- Work to be completed
Where the records hold the string "image", show the whole line it sits on.

- Given data
*****

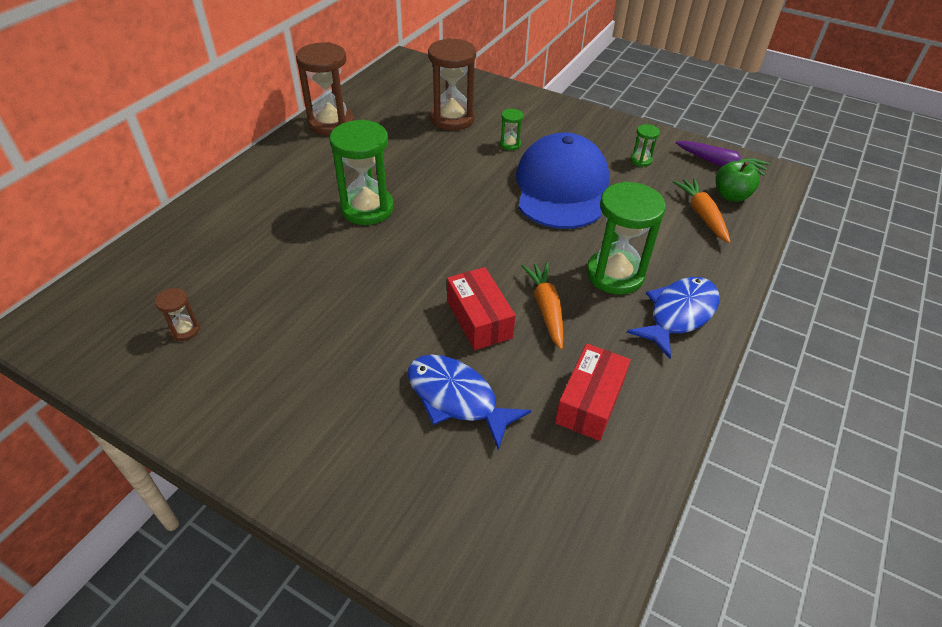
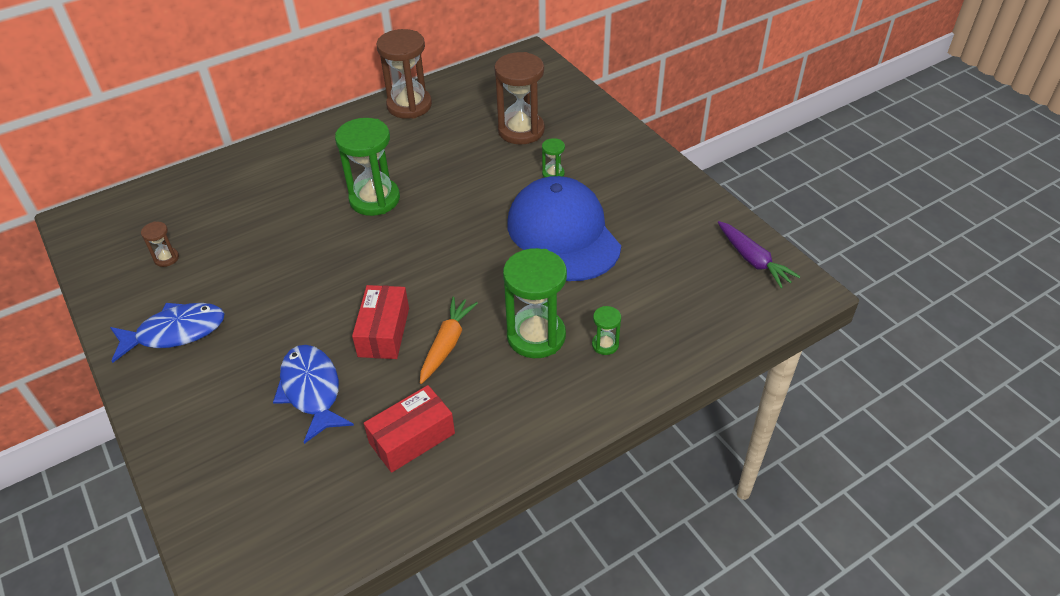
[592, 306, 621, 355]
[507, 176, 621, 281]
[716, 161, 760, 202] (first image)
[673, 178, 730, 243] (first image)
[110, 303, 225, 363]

*****

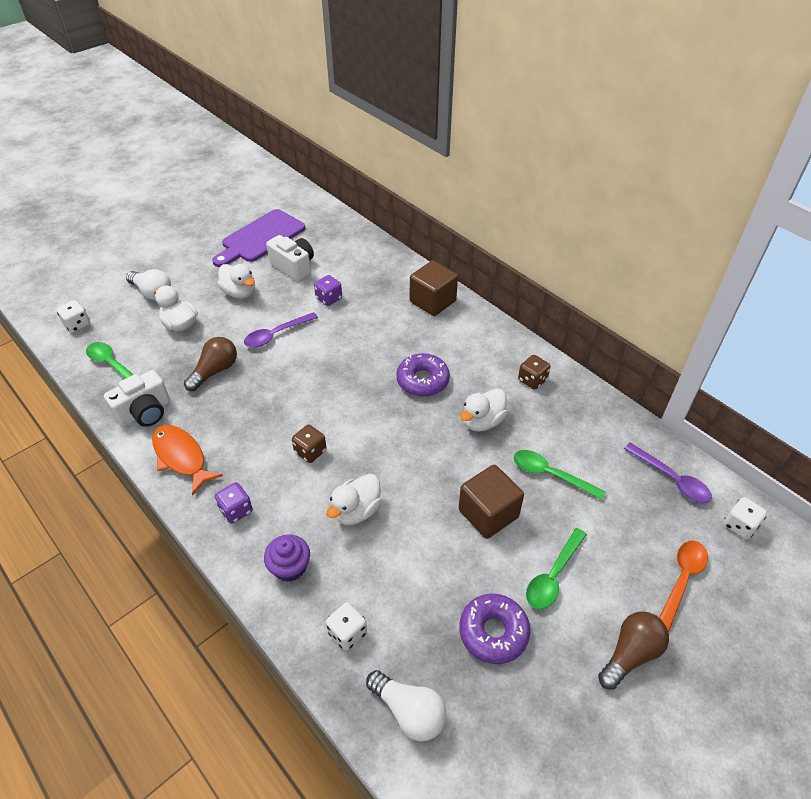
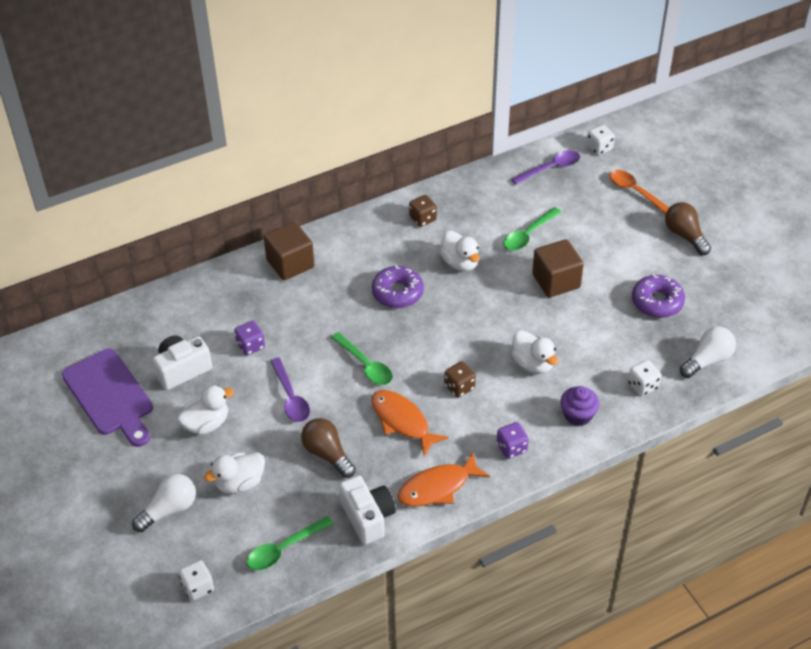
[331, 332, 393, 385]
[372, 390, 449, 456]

*****

- Answer to the exercise
[716, 161, 760, 202] (first image)
[673, 178, 730, 243] (first image)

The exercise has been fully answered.